▶ **Task item**: Scan the records beneath this line for the line holding "The buloko (brown)" and the line holding "The buloko (black)", then transcribe exactly those two and all lines between.

BEGIN Record extracts

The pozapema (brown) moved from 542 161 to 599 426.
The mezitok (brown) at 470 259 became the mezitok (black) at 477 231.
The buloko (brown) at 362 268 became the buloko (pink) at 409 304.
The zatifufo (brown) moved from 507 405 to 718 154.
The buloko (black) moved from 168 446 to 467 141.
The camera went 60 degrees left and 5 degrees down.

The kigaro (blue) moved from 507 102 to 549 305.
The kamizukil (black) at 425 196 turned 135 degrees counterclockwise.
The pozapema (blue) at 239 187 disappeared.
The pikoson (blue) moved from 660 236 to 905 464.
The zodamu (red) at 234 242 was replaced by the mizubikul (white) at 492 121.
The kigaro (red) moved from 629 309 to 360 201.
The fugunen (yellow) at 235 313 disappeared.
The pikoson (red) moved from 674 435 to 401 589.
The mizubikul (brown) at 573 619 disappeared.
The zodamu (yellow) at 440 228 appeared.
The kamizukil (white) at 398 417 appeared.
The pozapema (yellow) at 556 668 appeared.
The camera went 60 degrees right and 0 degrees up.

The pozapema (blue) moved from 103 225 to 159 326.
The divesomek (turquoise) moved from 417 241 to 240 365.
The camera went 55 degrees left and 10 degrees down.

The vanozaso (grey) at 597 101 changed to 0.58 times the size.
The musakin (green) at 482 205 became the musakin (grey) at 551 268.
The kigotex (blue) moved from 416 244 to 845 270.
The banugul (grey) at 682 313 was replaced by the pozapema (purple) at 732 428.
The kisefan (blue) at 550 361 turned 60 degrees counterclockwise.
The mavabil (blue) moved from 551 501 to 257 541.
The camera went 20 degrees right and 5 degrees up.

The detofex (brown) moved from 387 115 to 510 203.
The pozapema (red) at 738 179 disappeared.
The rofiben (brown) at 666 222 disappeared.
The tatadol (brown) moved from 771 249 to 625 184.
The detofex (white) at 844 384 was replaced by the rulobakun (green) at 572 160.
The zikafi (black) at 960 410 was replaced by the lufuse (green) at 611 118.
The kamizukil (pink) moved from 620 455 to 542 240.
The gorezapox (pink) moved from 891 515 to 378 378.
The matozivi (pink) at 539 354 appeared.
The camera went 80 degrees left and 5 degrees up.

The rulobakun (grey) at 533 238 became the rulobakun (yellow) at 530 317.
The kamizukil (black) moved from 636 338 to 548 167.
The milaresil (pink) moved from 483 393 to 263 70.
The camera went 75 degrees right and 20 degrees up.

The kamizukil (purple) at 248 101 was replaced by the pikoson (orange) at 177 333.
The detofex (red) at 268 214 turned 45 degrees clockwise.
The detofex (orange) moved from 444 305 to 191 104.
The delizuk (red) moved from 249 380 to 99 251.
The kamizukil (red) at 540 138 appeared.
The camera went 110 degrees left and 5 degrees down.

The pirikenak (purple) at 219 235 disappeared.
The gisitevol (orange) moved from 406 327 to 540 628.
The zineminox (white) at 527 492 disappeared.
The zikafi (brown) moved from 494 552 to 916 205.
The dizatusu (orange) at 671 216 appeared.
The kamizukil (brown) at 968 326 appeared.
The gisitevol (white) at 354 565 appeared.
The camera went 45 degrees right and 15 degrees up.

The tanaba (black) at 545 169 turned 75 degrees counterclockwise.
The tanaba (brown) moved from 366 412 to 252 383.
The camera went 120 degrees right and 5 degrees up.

END Record extracts

▶ **Task result**:
The buloko (brown) at 362 268 became the buloko (pink) at 409 304.
The zatifufo (brown) moved from 507 405 to 718 154.
The buloko (black) moved from 168 446 to 467 141.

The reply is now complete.